(TASK BRIEF): Print all the data that follows exactly, images excluded.

(Spatial reasoning data):
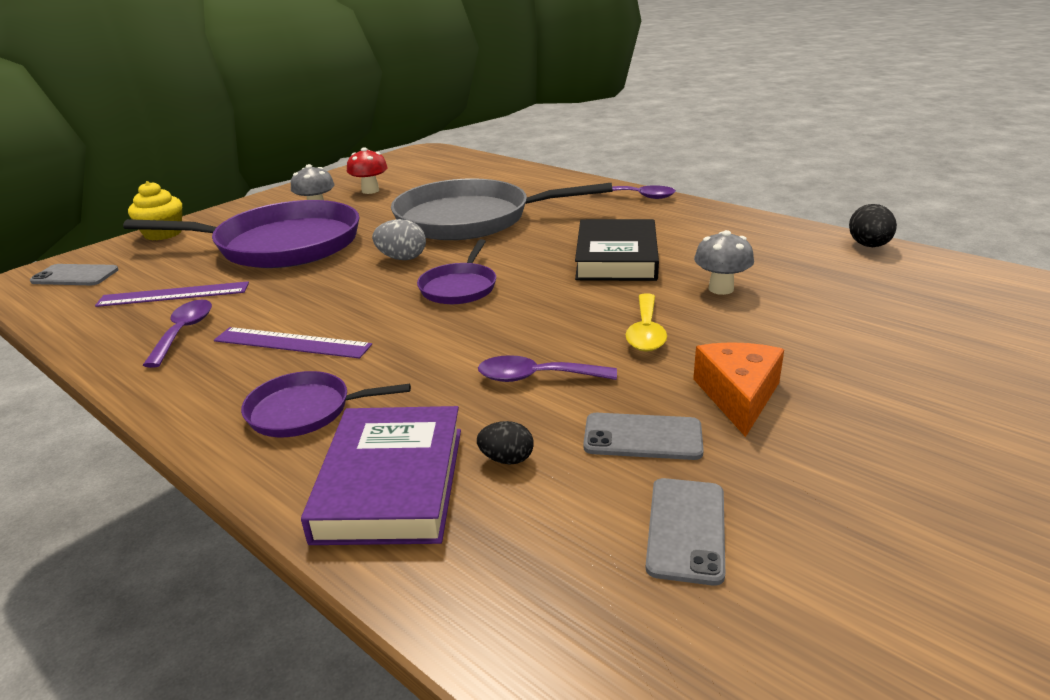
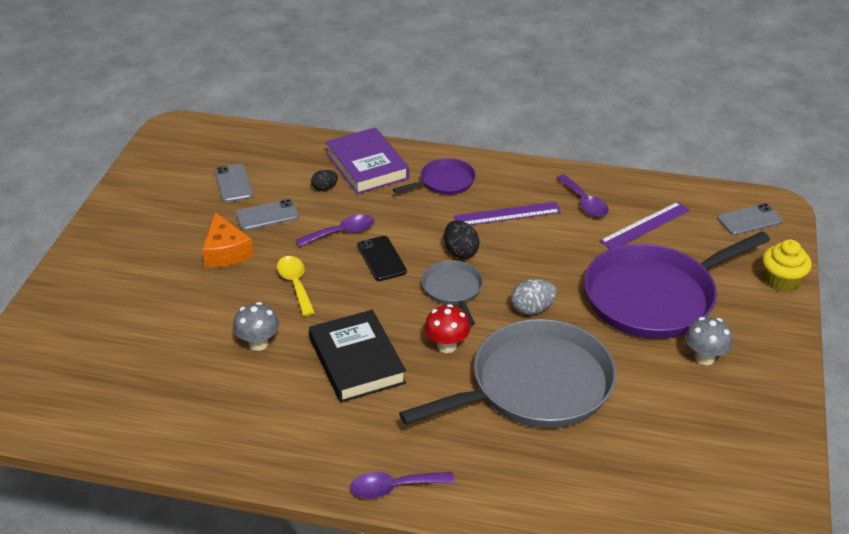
camera: 150 degrees right, 10 degrees up
(370, 191) = (702, 412): red mushroom -> red mushroom (446, 346)
(459, 287) = (453, 290): purple pan -> grey pan
(509, 333) = (381, 259): none -> black phone
(869, 246) = (140, 446): black egg -> black egg (460, 252)

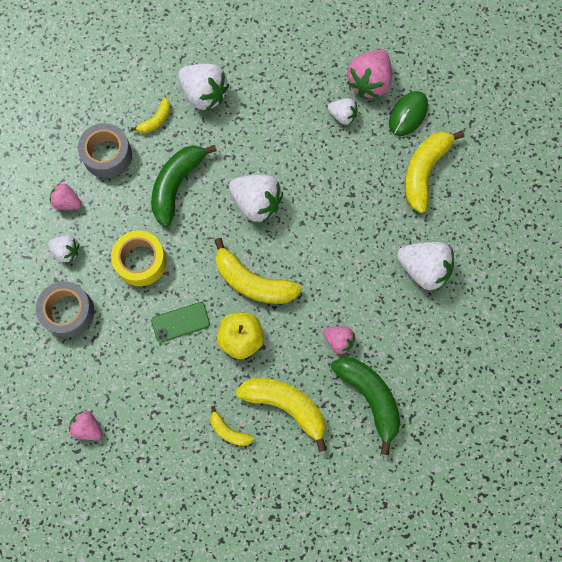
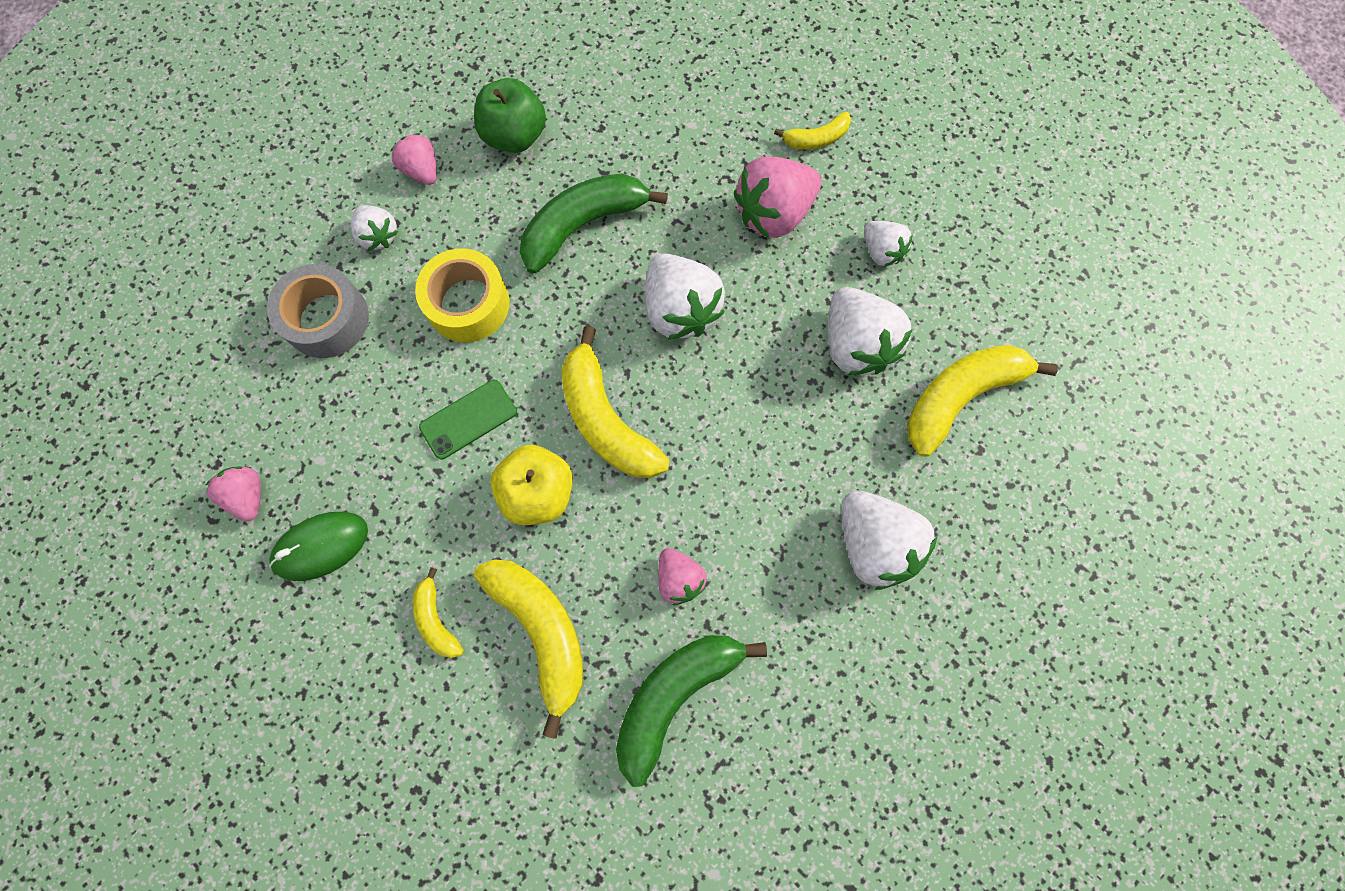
camera: 30 degrees right, 0 degrees up
(107, 155) = (515, 136): grey tape -> green apple
(156, 120) = (609, 123): yellow banana -> yellow banana (816, 139)
(180, 322) = (468, 419): green phone -> green phone turned 45 degrees counterclockwise
(204, 94) = (698, 121): white strawberry -> white strawberry (856, 345)
(369, 82) = (950, 224): pink strawberry -> pink strawberry (774, 213)
(370, 398) = (674, 695): green banana -> green banana turned 135 degrees counterclockwise
(408, 115) = (983, 300): green mouse -> green mouse (321, 546)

(SOLUTION):
camera: 150 degrees right, 10 degrees up
(370, 191) = (702, 412): red mushroom -> red mushroom (446, 346)
(459, 287) = (453, 290): purple pan -> grey pan
(509, 333) = (381, 259): none -> black phone
(869, 246) = (140, 446): black egg -> black egg (460, 252)

camera: 30 degrees right, 0 degrees up
(107, 155) = (515, 136): grey tape -> green apple
(156, 120) = (609, 123): yellow banana -> yellow banana (816, 139)
(180, 322) = (468, 419): green phone -> green phone turned 45 degrees counterclockwise
(204, 94) = (698, 121): white strawberry -> white strawberry (856, 345)
(369, 82) = (950, 224): pink strawberry -> pink strawberry (774, 213)
(370, 398) = (674, 695): green banana -> green banana turned 135 degrees counterclockwise
(408, 115) = (983, 300): green mouse -> green mouse (321, 546)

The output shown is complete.